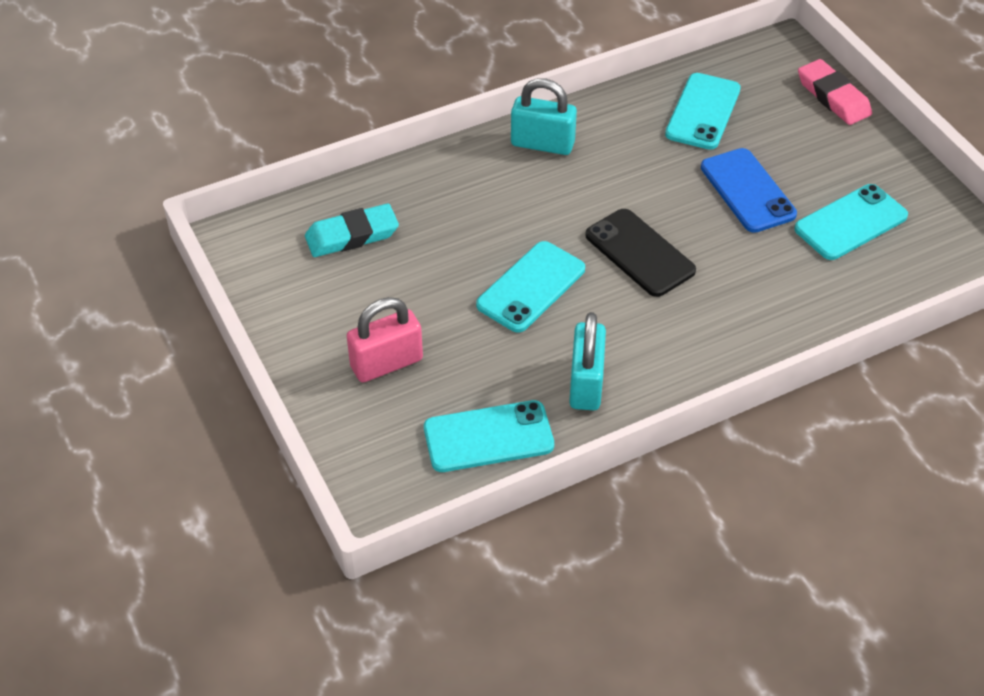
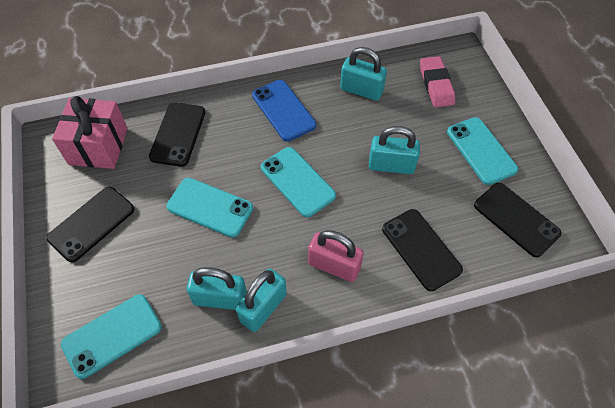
black phone: 1 -> 4
pink gift: 0 -> 1
turquoise eraser: 1 -> 0
turquoise padlock: 2 -> 4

**WHAT THIS TASK INVOLVES:** Transcribe the full listing exactly, but keep every image out of it.

**EXERCISE RESULT:**
black phone: 1 -> 4
pink gift: 0 -> 1
turquoise eraser: 1 -> 0
turquoise padlock: 2 -> 4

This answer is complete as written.